Extracted data entries:
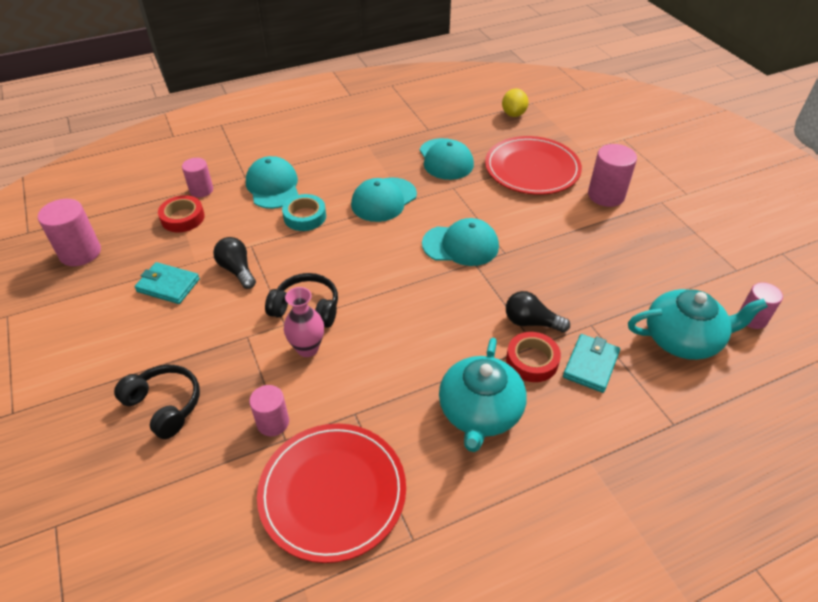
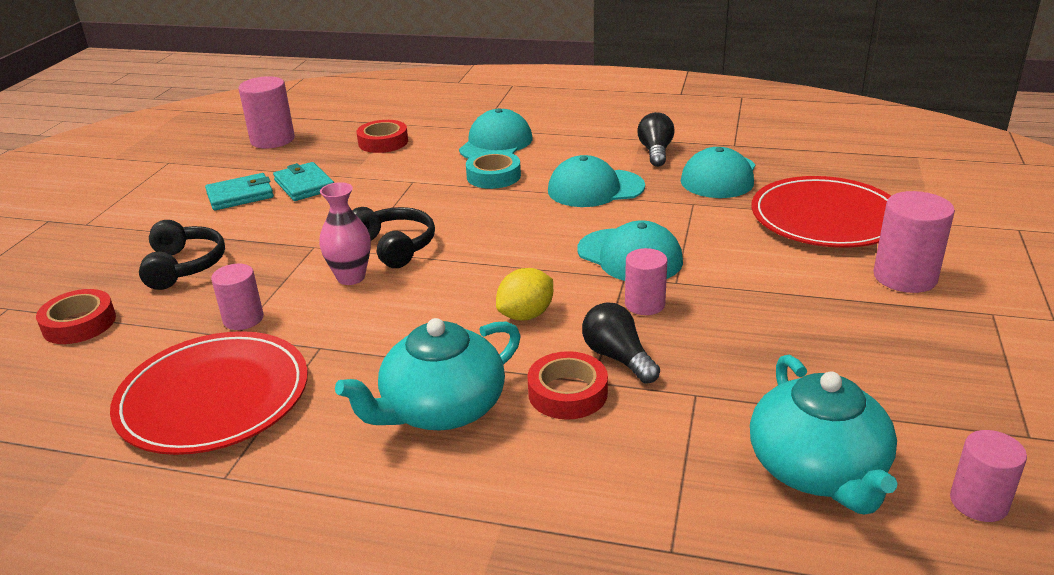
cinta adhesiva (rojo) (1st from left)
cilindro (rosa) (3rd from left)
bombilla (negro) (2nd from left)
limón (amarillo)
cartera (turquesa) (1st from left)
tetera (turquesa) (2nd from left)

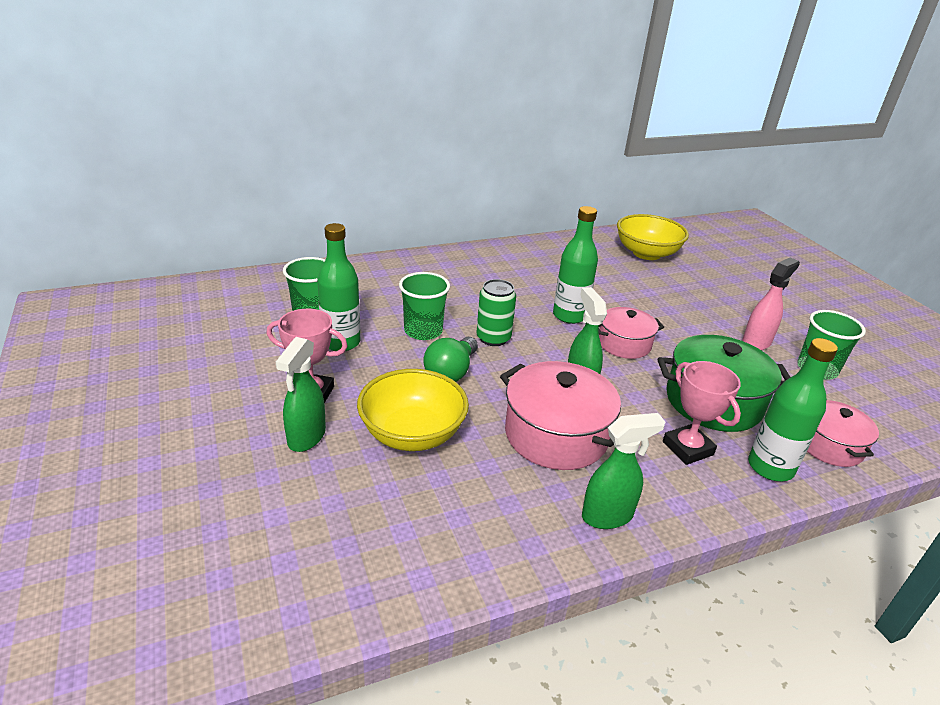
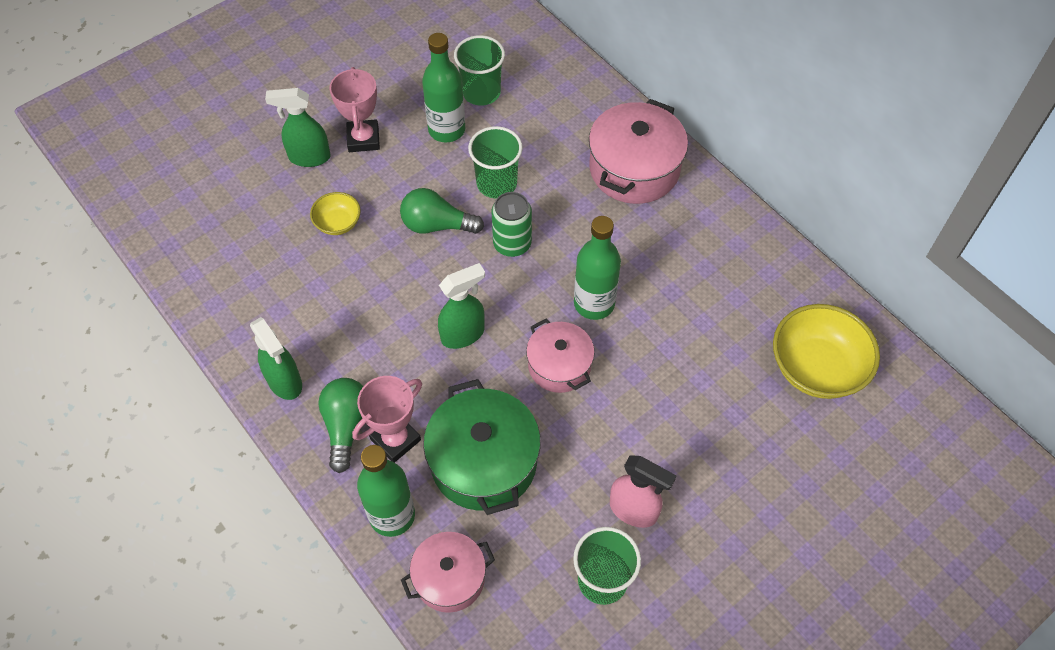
bombilla (verde) (1st from left)
olla (rosa) (3rd from left)
cuenco (amarillo) (1st from left)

[Your instructions]
Write out the entries again word for word. Do not include the pictures.

[Your response]
cinta adhesiva (rojo) (1st from left)
cilindro (rosa) (3rd from left)
bombilla (negro) (2nd from left)
limón (amarillo)
cartera (turquesa) (1st from left)
tetera (turquesa) (2nd from left)

bombilla (verde) (1st from left)
olla (rosa) (3rd from left)
cuenco (amarillo) (1st from left)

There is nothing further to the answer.